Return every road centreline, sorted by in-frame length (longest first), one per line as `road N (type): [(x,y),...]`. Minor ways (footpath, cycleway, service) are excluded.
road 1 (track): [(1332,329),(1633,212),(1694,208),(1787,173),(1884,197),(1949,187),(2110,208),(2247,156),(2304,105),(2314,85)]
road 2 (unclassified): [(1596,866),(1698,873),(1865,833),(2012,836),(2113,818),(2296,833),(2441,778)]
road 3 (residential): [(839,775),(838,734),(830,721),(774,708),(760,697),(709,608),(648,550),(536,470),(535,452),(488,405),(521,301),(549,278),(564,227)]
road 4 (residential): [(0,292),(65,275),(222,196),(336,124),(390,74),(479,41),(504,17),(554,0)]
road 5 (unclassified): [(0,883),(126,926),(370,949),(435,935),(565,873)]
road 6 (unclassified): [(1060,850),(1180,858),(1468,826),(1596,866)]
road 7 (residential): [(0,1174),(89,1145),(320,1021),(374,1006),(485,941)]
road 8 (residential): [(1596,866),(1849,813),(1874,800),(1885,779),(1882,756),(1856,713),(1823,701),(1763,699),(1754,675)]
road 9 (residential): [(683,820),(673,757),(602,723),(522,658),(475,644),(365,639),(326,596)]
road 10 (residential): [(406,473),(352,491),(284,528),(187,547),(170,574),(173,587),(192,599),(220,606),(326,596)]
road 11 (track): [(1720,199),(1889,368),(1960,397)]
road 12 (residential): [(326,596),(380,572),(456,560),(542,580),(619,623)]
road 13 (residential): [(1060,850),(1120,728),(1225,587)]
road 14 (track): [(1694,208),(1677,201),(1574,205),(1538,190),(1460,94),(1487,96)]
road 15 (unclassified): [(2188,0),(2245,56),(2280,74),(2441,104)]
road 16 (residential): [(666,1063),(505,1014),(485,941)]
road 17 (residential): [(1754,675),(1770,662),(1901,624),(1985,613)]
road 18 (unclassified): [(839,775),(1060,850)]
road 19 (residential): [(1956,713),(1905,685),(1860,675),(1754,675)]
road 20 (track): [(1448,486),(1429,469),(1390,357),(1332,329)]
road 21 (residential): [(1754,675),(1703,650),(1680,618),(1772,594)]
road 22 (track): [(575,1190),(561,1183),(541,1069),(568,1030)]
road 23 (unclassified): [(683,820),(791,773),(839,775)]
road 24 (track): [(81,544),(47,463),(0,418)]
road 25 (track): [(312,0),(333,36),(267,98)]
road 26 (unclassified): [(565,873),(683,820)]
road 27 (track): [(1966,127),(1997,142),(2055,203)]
■ ■ ■
◆ Exercise goal ◆
Each line above should be duplicated without any alteration.

◆ Reply to the exercise ◆
Return every road centreline, sorted by in-frame length (longest first), one per line as `road N (type): [(x,y),...]`. Minor ways (footpath, cycleway, service) are excluded.
road 1 (track): [(1332,329),(1633,212),(1694,208),(1787,173),(1884,197),(1949,187),(2110,208),(2247,156),(2304,105),(2314,85)]
road 2 (unclassified): [(1596,866),(1698,873),(1865,833),(2012,836),(2113,818),(2296,833),(2441,778)]
road 3 (residential): [(839,775),(838,734),(830,721),(774,708),(760,697),(709,608),(648,550),(536,470),(535,452),(488,405),(521,301),(549,278),(564,227)]
road 4 (residential): [(0,292),(65,275),(222,196),(336,124),(390,74),(479,41),(504,17),(554,0)]
road 5 (unclassified): [(0,883),(126,926),(370,949),(435,935),(565,873)]
road 6 (unclassified): [(1060,850),(1180,858),(1468,826),(1596,866)]
road 7 (residential): [(0,1174),(89,1145),(320,1021),(374,1006),(485,941)]
road 8 (residential): [(1596,866),(1849,813),(1874,800),(1885,779),(1882,756),(1856,713),(1823,701),(1763,699),(1754,675)]
road 9 (residential): [(683,820),(673,757),(602,723),(522,658),(475,644),(365,639),(326,596)]
road 10 (residential): [(406,473),(352,491),(284,528),(187,547),(170,574),(173,587),(192,599),(220,606),(326,596)]
road 11 (track): [(1720,199),(1889,368),(1960,397)]
road 12 (residential): [(326,596),(380,572),(456,560),(542,580),(619,623)]
road 13 (residential): [(1060,850),(1120,728),(1225,587)]
road 14 (track): [(1694,208),(1677,201),(1574,205),(1538,190),(1460,94),(1487,96)]
road 15 (unclassified): [(2188,0),(2245,56),(2280,74),(2441,104)]
road 16 (residential): [(666,1063),(505,1014),(485,941)]
road 17 (residential): [(1754,675),(1770,662),(1901,624),(1985,613)]
road 18 (unclassified): [(839,775),(1060,850)]
road 19 (residential): [(1956,713),(1905,685),(1860,675),(1754,675)]
road 20 (track): [(1448,486),(1429,469),(1390,357),(1332,329)]
road 21 (residential): [(1754,675),(1703,650),(1680,618),(1772,594)]
road 22 (track): [(575,1190),(561,1183),(541,1069),(568,1030)]
road 23 (unclassified): [(683,820),(791,773),(839,775)]
road 24 (track): [(81,544),(47,463),(0,418)]
road 25 (track): [(312,0),(333,36),(267,98)]
road 26 (unclassified): [(565,873),(683,820)]
road 27 (track): [(1966,127),(1997,142),(2055,203)]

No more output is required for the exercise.